======== Supplied material

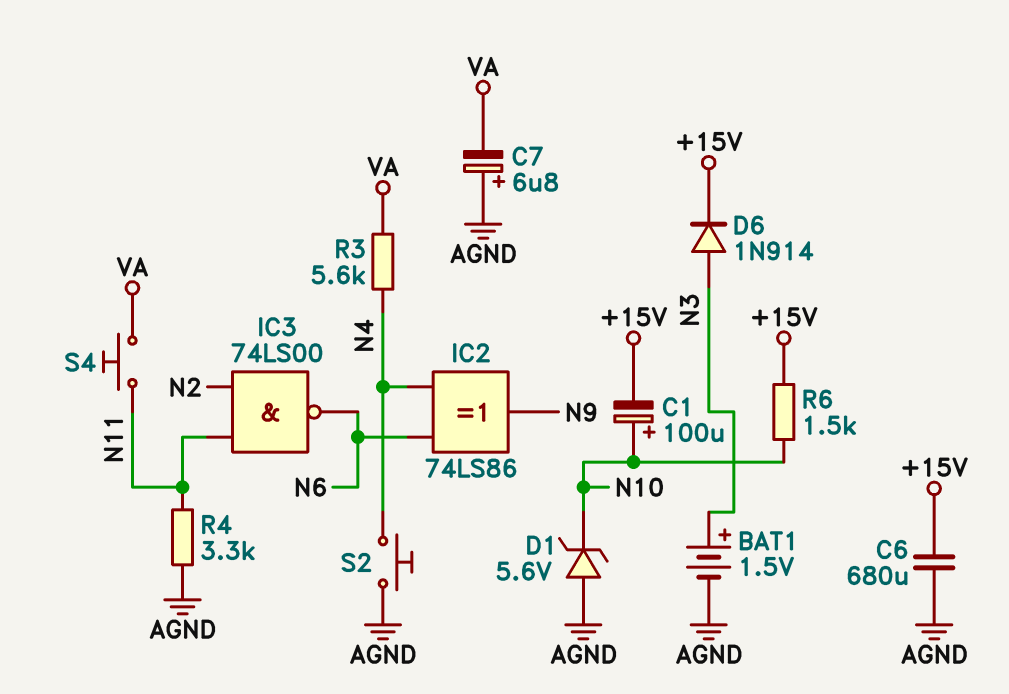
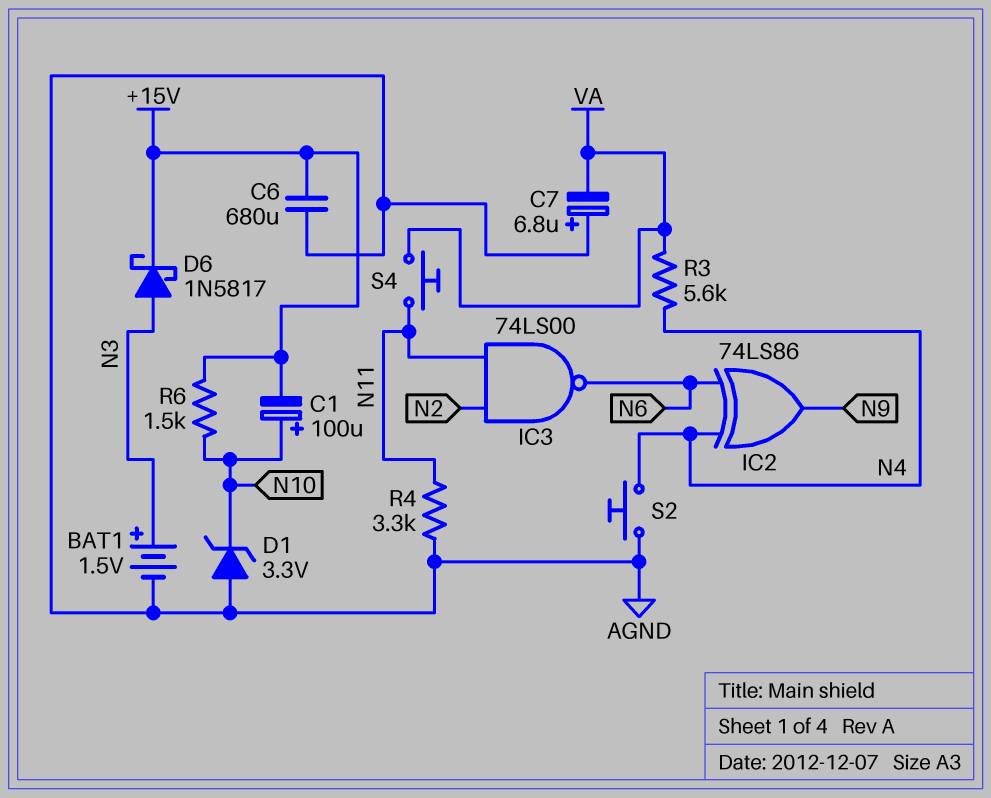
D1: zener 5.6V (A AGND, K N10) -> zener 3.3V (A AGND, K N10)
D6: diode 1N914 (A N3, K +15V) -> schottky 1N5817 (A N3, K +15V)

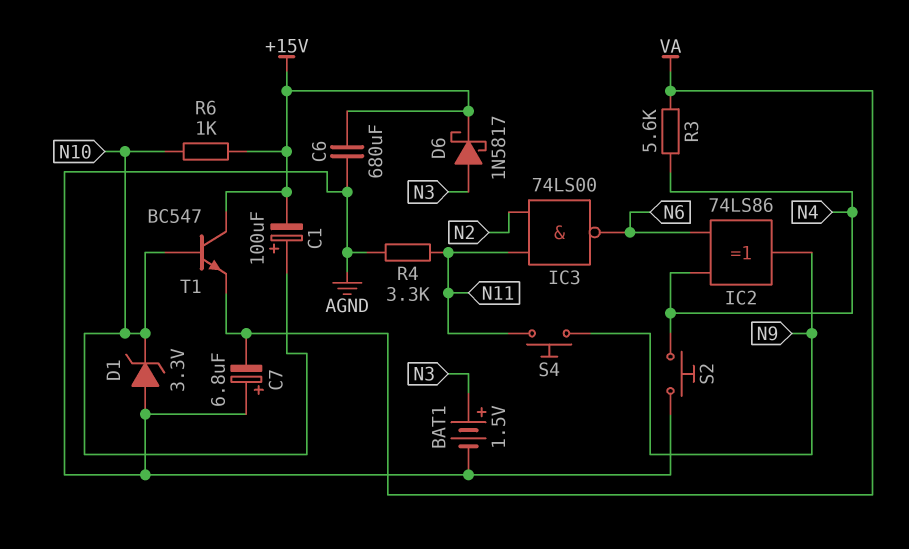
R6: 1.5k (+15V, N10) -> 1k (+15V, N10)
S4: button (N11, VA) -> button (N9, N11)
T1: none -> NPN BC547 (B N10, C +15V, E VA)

================

Retype the records above exactly. Leave the pictures out.

**Solution to the exercise:**
D1: zener 5.6V (A AGND, K N10) -> zener 3.3V (A AGND, K N10)
D6: diode 1N914 (A N3, K +15V) -> schottky 1N5817 (A N3, K +15V)

R6: 1.5k (+15V, N10) -> 1k (+15V, N10)
S4: button (N11, VA) -> button (N9, N11)
T1: none -> NPN BC547 (B N10, C +15V, E VA)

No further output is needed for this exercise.